* **TASK PROMPT**: Go to the line with "none -> cyan slope G8:H9 level 1 top 9" in the entries below and write out every line from there through the line with "none -> brown plate G6 level 2", exactly and without pictures.

BEGIN RECORDED DATA

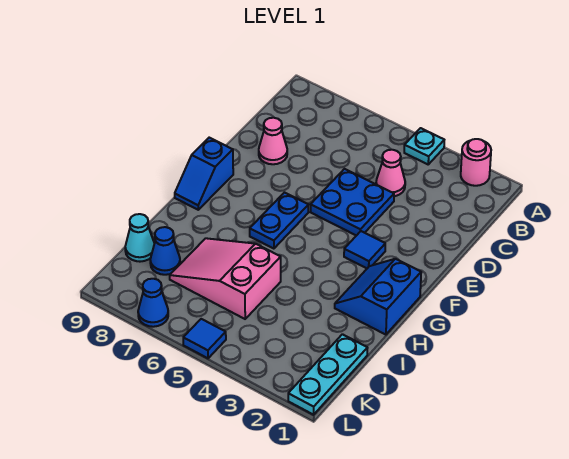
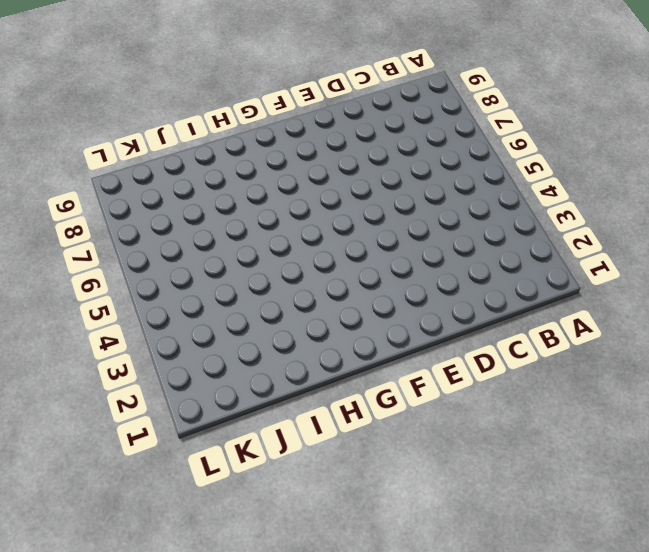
none -> pink round brick A2 level 1
none -> cyan plate A4 level 1
none -> pink cone C4 level 1

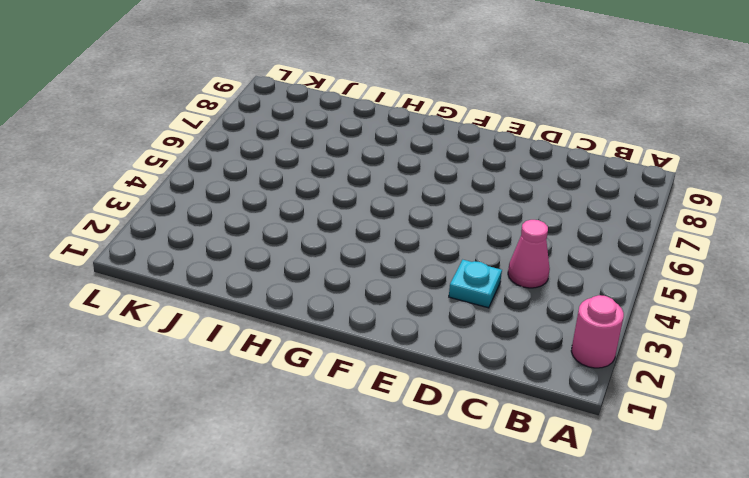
cyan plate D3 level 1 -> cyan plate A4 level 1
none -> blue plate D4:E5 level 1
none -> pink cone D8 level 1
none -> blue tile F3 level 1

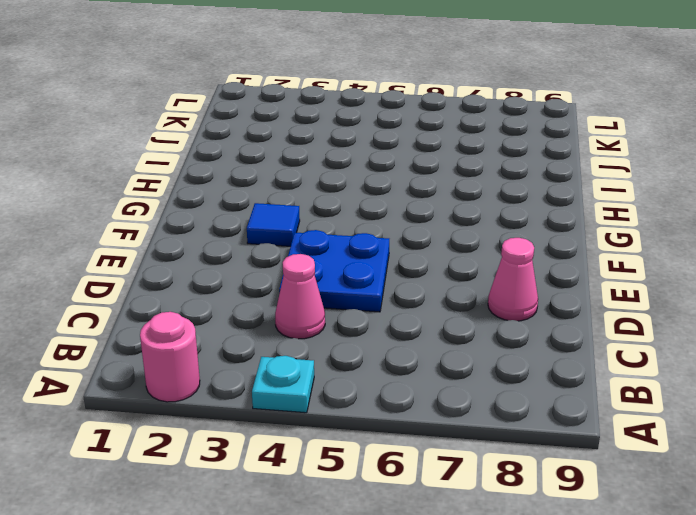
none -> blue plate F6:G6 level 1
none -> blue slope F9:G9 level 1 top F
none -> blue slope G1:H2 level 1 top 1

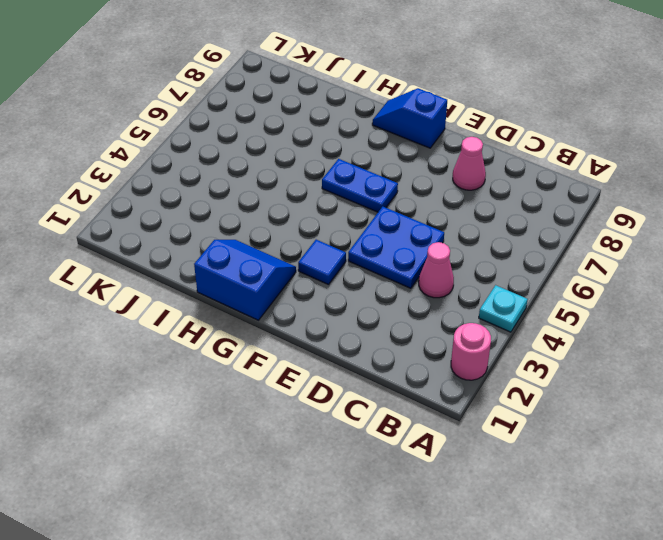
none -> pink slope I5:J7 level 1 top 5
none -> cyan plate J1:L1 level 1
none -> blue cone J8 level 1

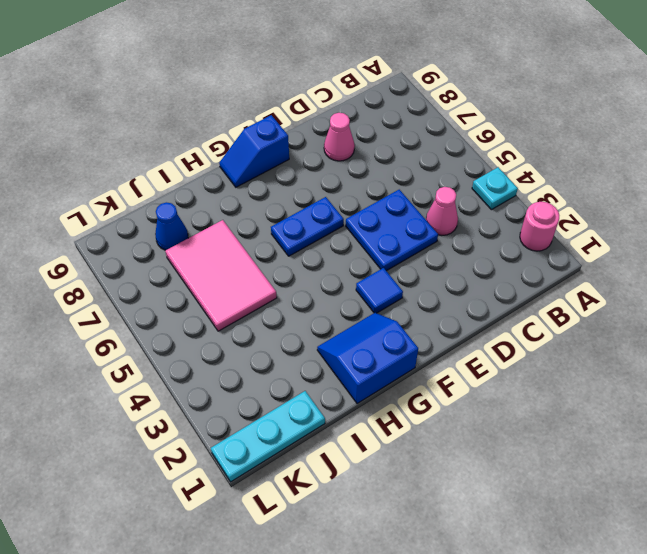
pink tile I5:J7 level 1 -> pink slope I5:J7 level 1 top 5
none -> cyan cone J9 level 1
none -> blue tile L5 level 1
none -> blue cone L7 level 1

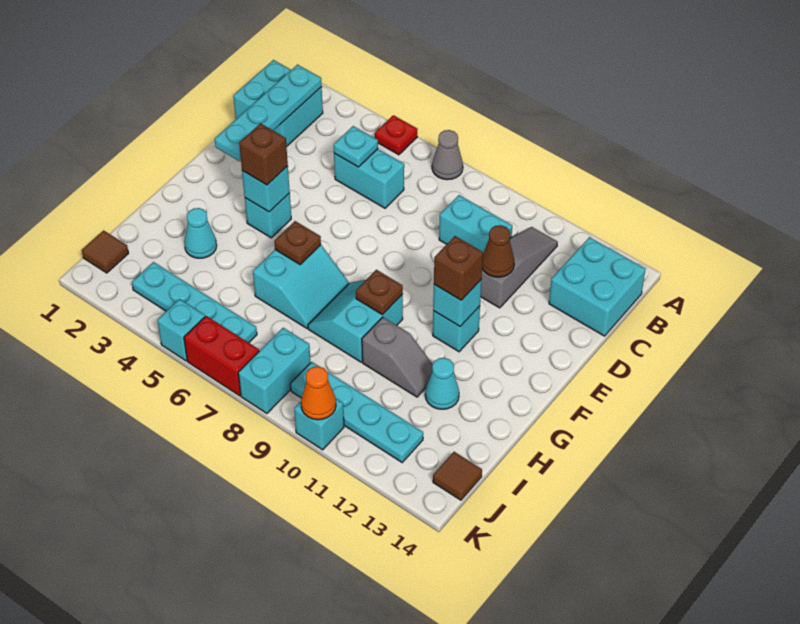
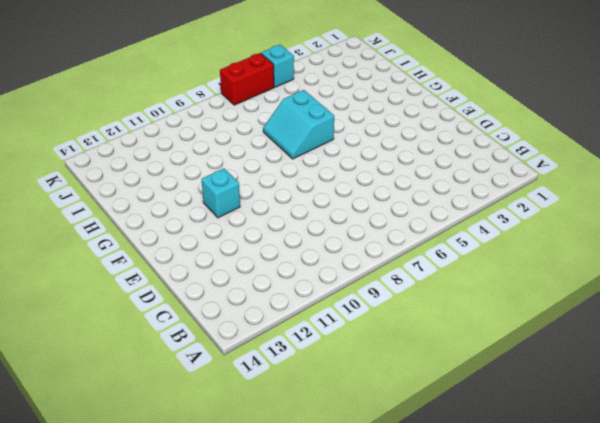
none -> red plate A5 level 1
none -> grey cone A7 level 1
none -> cyan brick B1:C2 level 1
none -> grey slope B11:D11 level 1 top D

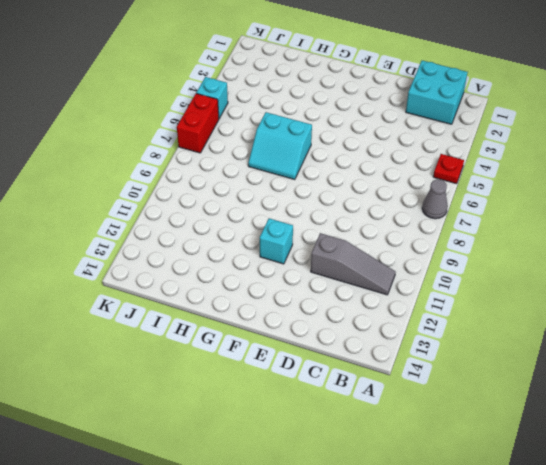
none -> cyan brick B13:C14 level 1
none -> cyan brick C5:C6 level 1
none -> cyan brick C9:C10 level 1
none -> cyan brick F4 level 1

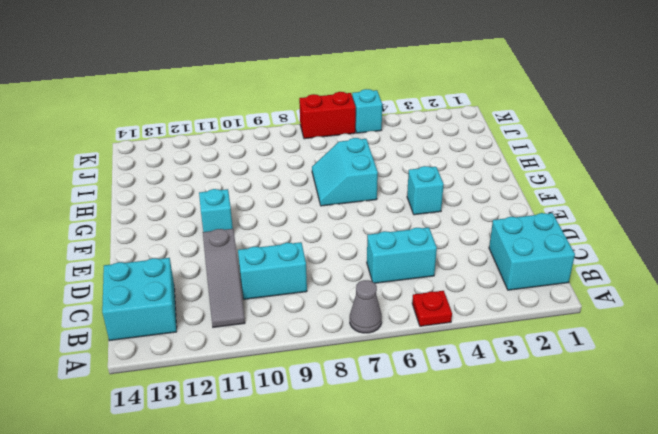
none -> cyan slope G8:H9 level 1 top 9
none -> cyan cone H3 level 1
none -> grey slope H10:H11 level 1 top 10
none -> cyan cone H12 level 1

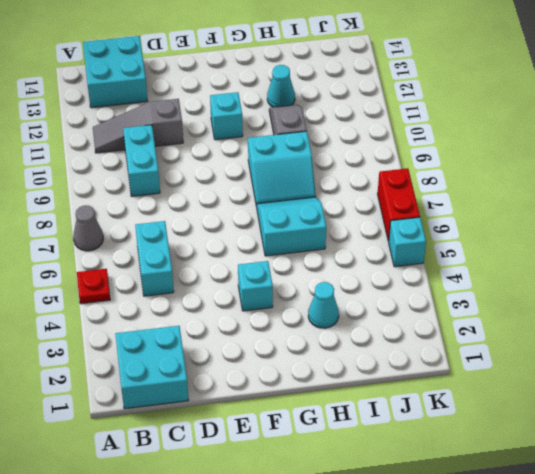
none -> brown tile J1 level 1
none -> cyan plate J3:J6 level 1
none -> cyan brick J8:K8 level 1
none -> cyan plate J9:J12 level 1

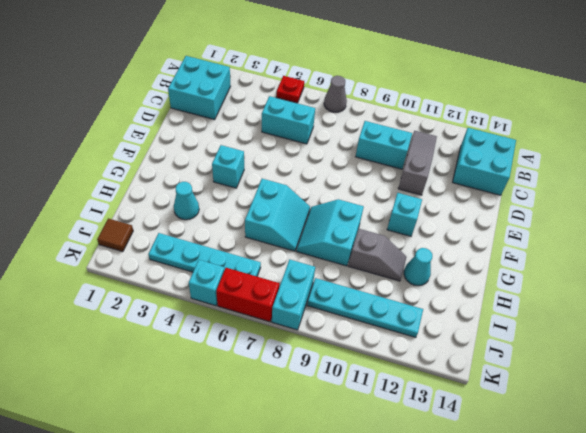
none -> brown tile J14 level 1
none -> cyan brick K10 level 1
none -> cyan plate B2:E2 level 2
none -> cyan plate C5 level 2

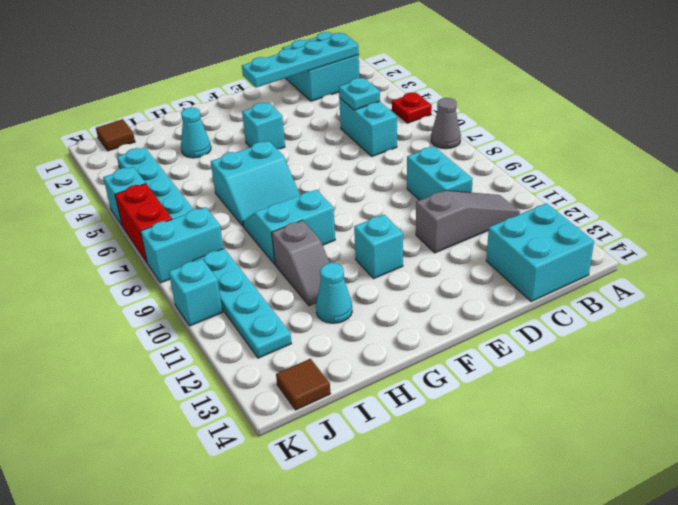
none -> brown cone D11 level 2
none -> cyan brick F4 level 2
none -> cyan brick F11 level 2
none -> brown plate G6 level 2

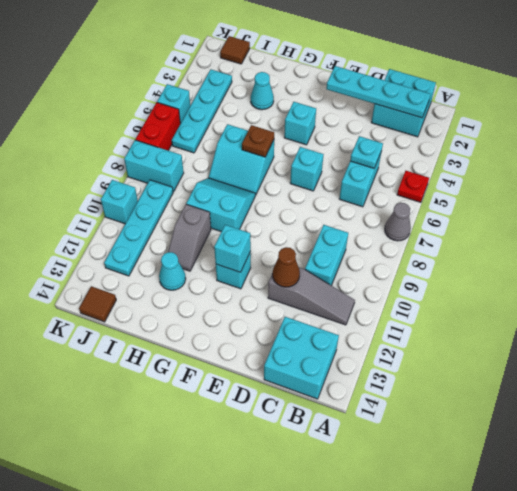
cyan brick E6 level 1 -> cyan brick F4 level 2
none -> brown plate G9 level 2
none -> orange cone K10 level 2
none -> brown brick F4 level 3
none -> brown brick F11 level 3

END RECORDED DATA

* **TASK RESPONSE**:
none -> cyan slope G8:H9 level 1 top 9
none -> cyan cone H3 level 1
none -> grey slope H10:H11 level 1 top 10
none -> cyan cone H12 level 1

none -> brown tile J1 level 1
none -> cyan plate J3:J6 level 1
none -> cyan brick J8:K8 level 1
none -> cyan plate J9:J12 level 1

none -> brown tile J14 level 1
none -> cyan brick K10 level 1
none -> cyan plate B2:E2 level 2
none -> cyan plate C5 level 2

none -> brown cone D11 level 2
none -> cyan brick F4 level 2
none -> cyan brick F11 level 2
none -> brown plate G6 level 2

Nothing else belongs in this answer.